▶ INSTRUCTIONS TO FOLLOW
Among the entries, find the lines with the string "Writer" and report them.

Records from a data collection:
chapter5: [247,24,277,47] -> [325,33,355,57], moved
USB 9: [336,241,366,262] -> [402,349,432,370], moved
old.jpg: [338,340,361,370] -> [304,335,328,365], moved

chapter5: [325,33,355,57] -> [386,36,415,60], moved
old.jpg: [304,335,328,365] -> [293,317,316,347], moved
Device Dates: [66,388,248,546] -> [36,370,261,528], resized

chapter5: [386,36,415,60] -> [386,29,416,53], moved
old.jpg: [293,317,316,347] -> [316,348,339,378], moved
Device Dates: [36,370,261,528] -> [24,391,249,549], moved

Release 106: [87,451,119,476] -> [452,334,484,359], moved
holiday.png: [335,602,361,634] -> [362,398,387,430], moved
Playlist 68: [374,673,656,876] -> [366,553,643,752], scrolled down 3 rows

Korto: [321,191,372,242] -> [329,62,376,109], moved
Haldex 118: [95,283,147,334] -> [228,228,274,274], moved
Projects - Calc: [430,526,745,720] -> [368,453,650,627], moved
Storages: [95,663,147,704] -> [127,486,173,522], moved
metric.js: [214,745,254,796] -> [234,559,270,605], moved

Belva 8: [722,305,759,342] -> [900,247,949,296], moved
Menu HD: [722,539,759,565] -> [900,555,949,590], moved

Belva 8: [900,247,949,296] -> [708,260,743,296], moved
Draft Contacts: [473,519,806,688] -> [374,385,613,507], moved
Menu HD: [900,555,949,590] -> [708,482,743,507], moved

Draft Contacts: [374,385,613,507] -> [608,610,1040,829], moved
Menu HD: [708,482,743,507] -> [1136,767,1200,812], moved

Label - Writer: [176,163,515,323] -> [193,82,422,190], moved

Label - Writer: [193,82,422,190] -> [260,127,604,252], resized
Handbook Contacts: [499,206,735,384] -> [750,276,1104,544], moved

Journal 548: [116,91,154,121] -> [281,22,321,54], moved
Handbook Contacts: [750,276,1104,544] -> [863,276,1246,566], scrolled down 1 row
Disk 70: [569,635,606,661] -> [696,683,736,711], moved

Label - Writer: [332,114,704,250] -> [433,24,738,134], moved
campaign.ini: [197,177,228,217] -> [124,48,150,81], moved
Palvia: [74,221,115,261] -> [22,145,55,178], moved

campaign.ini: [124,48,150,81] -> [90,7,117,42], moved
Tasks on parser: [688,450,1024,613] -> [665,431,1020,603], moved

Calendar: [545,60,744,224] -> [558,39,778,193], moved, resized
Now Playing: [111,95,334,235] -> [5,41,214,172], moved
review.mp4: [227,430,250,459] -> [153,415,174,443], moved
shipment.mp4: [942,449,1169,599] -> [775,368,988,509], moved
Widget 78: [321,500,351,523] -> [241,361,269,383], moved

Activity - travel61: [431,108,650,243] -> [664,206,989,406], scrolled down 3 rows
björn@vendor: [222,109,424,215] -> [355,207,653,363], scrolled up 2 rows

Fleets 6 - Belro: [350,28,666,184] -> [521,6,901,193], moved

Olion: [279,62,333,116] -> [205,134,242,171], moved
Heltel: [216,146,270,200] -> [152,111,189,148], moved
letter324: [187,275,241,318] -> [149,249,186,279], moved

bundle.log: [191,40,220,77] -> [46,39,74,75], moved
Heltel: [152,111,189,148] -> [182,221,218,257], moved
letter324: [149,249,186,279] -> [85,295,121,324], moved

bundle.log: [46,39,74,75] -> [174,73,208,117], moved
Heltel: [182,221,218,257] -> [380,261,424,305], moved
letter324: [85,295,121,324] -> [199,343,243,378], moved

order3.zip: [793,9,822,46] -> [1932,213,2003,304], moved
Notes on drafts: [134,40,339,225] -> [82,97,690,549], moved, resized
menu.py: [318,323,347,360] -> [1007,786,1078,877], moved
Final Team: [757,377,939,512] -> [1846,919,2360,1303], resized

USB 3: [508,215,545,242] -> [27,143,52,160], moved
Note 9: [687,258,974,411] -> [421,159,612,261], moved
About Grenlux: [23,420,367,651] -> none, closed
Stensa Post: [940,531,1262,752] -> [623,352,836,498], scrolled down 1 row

▶ SOLUTION TO THIS EXERCISE
Label - Writer: [176,163,515,323] -> [193,82,422,190], moved
Label - Writer: [193,82,422,190] -> [260,127,604,252], resized
Label - Writer: [332,114,704,250] -> [433,24,738,134], moved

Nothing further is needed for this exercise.